**What you are asked to do:**
Would you repeat every entry below word for word but drop the images?
=== Source data ===
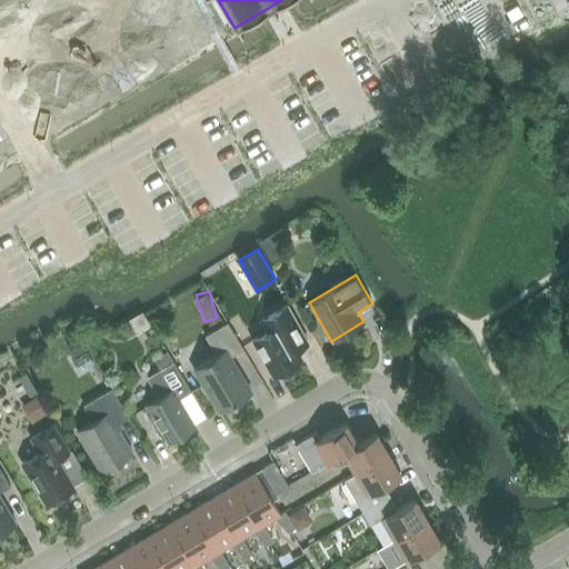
[(269,332),(253,340),(273,376),(302,359),(297,349),(309,342),(288,306),(262,320),(269,332)]
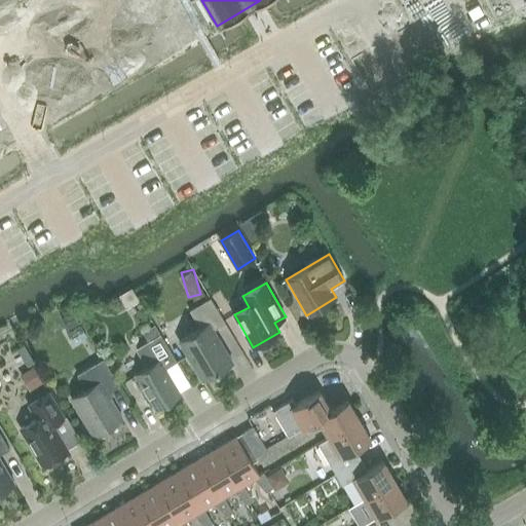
[(200,329),(180,341),(203,380),(233,363),(214,331),(226,323),(211,298),(190,311),(200,329)]
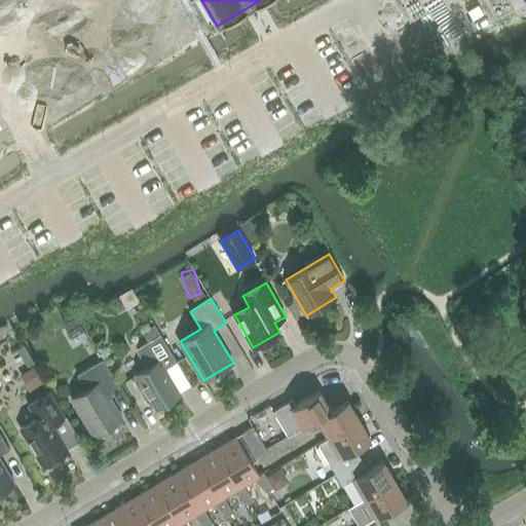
[(151,366),(137,375),(156,408),(181,393),(165,369),(178,363),(156,326),(148,331),(150,335),(137,342),(151,366)]
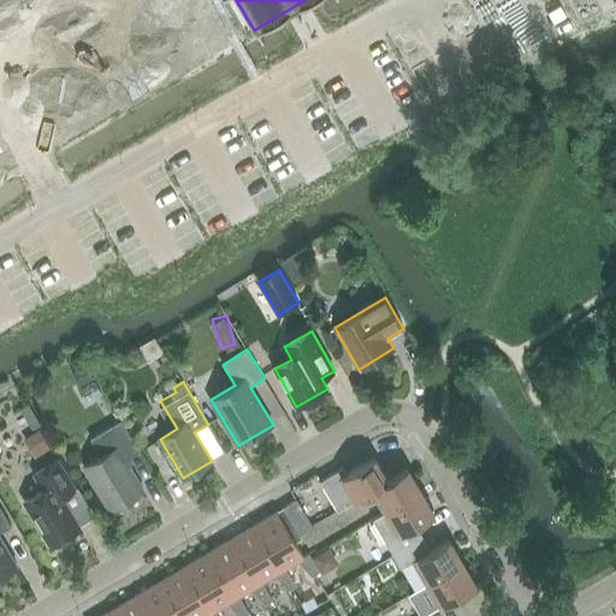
[(101,456),(84,467),(111,510),(143,491),(126,461),(141,452),(122,421),(92,439),(101,456)]
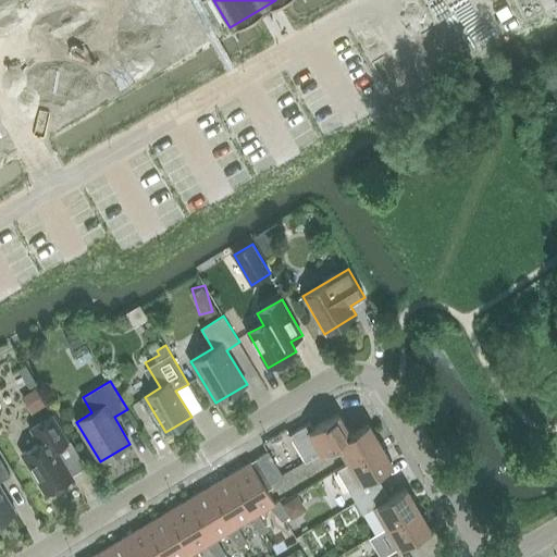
[(28,411),(48,400),(39,384),(20,395),(28,411)]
===
**Output for this exercise:**
[(269,332),(253,340),(273,376),(302,359),(297,349),(309,342),(288,306),(262,320),(269,332)]
[(200,329),(180,341),(203,380),(233,363),(214,331),(226,323),(211,298),(190,311),(200,329)]
[(151,366),(137,375),(156,408),(181,393),(165,369),(178,363),(156,326),(148,331),(150,335),(137,342),(151,366)]
[(101,456),(84,467),(111,510),(143,491),(126,461),(141,452),(122,421),(92,439),(101,456)]
[(28,411),(48,400),(39,384),(20,395),(28,411)]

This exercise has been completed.